**Problem details**
Starting from the line that holds "(463, 470) = (454, 180): turquoise", print each remaining line of the entries exactly, ending with the last.

**Recorded information**
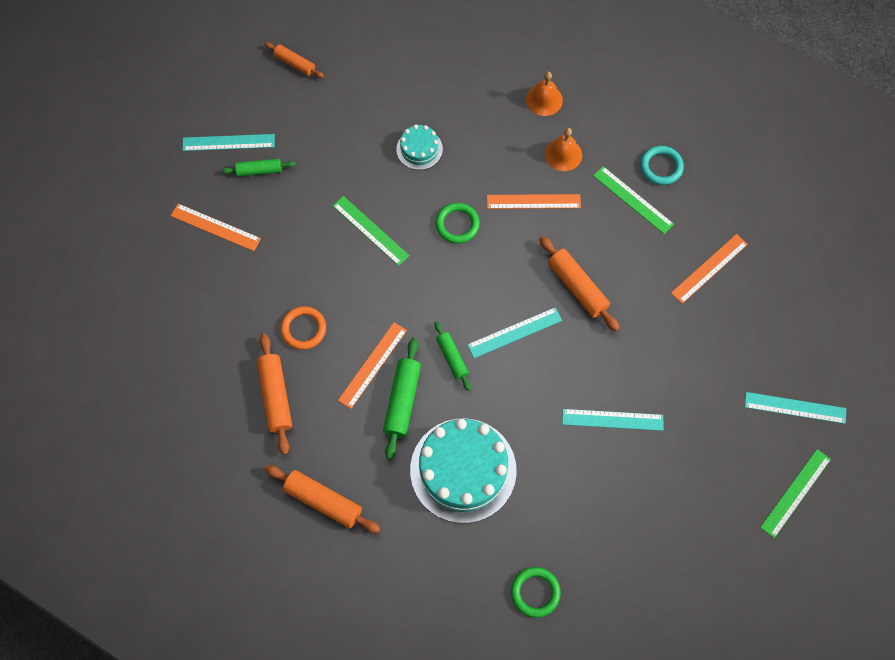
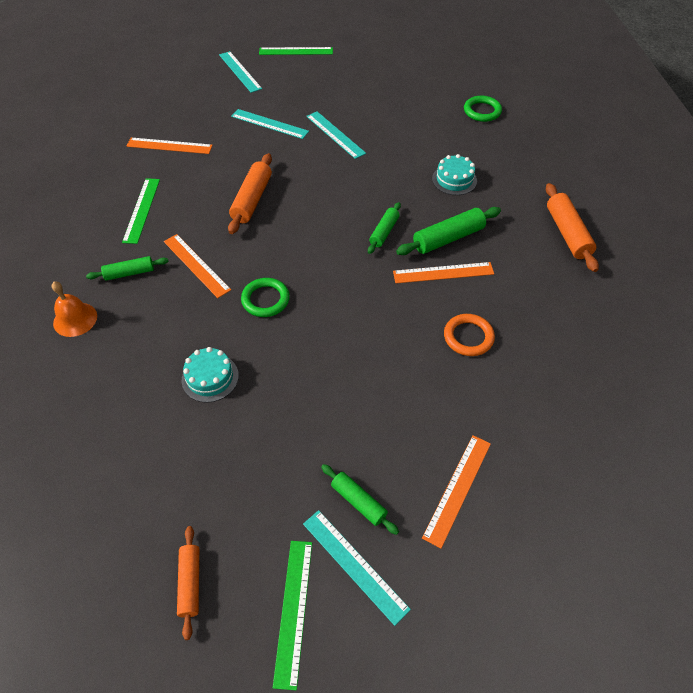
camera: 130 degrees left, 15 degrees down
(215, 227) = (457, 489): orange ruler -> orange ruler turned 45 degrees clockwise
(275, 396) = (539, 314): orange rolling pin -> none
(370, 230) = (331, 356): green ruler -> green ruler (294, 611)
(463, 470) = (454, 180): turquoise cake -> turquoise cake, size x0.48
(514, 332) = (325, 211): turquoise ruler -> turquoise ruler (269, 124)
(563, 154) = (129, 273): orange bell -> green rolling pin
(661, 167) = (94, 210): turquoise ring -> none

**Task result**
(463, 470) = (454, 180): turquoise cake -> turquoise cake, size x0.48
(514, 332) = (325, 211): turquoise ruler -> turquoise ruler (269, 124)
(563, 154) = (129, 273): orange bell -> green rolling pin
(661, 167) = (94, 210): turquoise ring -> none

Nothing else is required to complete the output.